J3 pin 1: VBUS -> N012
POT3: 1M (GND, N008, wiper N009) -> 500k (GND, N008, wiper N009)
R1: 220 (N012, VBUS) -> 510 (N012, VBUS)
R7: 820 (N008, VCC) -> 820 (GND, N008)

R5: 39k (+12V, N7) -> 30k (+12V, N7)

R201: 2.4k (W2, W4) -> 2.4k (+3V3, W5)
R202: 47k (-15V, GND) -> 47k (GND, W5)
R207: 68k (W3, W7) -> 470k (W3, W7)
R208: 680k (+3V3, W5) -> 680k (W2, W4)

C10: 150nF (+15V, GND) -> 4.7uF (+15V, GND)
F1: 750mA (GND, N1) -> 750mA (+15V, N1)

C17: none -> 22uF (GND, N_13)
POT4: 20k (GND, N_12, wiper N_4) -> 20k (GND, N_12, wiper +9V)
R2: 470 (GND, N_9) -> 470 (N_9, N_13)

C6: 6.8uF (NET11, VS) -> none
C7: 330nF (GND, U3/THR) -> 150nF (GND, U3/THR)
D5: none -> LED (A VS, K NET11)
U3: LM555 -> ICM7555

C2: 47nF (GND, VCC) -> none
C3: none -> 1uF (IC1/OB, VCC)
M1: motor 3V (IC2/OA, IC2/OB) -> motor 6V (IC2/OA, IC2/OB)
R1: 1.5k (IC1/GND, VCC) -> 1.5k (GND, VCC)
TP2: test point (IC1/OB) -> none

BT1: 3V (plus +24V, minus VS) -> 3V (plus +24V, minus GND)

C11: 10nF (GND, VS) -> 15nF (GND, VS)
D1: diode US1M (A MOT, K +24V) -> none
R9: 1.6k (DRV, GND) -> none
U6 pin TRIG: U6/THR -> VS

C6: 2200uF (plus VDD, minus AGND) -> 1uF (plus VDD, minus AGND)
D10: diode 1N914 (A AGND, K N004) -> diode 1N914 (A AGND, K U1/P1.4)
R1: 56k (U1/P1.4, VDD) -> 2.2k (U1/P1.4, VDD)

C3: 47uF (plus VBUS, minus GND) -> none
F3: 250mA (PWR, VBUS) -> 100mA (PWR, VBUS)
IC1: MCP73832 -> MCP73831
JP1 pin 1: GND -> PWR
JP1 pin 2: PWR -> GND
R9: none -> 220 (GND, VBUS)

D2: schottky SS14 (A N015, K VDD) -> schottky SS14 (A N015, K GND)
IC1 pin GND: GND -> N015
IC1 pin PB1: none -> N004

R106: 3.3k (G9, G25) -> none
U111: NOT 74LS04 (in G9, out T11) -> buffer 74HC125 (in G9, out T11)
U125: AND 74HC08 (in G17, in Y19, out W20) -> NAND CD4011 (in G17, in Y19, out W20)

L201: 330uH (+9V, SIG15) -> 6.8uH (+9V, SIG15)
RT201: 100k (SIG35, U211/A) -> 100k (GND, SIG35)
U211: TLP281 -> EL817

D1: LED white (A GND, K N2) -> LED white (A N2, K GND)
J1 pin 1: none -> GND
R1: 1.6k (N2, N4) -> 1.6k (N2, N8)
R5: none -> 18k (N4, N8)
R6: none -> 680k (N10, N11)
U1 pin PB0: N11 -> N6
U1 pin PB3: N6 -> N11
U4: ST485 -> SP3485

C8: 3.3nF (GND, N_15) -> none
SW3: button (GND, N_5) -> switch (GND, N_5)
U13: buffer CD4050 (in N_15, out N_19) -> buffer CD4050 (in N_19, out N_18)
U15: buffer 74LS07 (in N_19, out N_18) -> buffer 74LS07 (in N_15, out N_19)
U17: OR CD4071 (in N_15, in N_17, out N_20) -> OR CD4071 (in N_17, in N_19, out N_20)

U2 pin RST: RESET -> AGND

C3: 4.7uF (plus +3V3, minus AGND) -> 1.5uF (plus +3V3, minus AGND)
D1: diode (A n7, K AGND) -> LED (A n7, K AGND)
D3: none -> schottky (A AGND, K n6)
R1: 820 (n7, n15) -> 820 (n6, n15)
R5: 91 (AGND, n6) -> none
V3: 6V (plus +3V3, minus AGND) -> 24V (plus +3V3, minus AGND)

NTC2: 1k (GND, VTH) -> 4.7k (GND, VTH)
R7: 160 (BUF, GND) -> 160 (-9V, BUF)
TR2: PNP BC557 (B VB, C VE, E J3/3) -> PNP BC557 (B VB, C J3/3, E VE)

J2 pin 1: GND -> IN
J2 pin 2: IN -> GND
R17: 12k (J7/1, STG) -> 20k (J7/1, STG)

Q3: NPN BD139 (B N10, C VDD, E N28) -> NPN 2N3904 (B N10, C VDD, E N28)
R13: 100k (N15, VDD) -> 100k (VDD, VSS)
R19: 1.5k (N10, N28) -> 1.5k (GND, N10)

**Exercise goal:** Look through the material above and print exactly the lines from the one containing "C6: 2200uF (plus" to the one containing "C3: 47uF (plus VBUS, minus GND) -> none", both included, and nothing more.

**Task result:**
C6: 2200uF (plus VDD, minus AGND) -> 1uF (plus VDD, minus AGND)
D10: diode 1N914 (A AGND, K N004) -> diode 1N914 (A AGND, K U1/P1.4)
R1: 56k (U1/P1.4, VDD) -> 2.2k (U1/P1.4, VDD)

C3: 47uF (plus VBUS, minus GND) -> none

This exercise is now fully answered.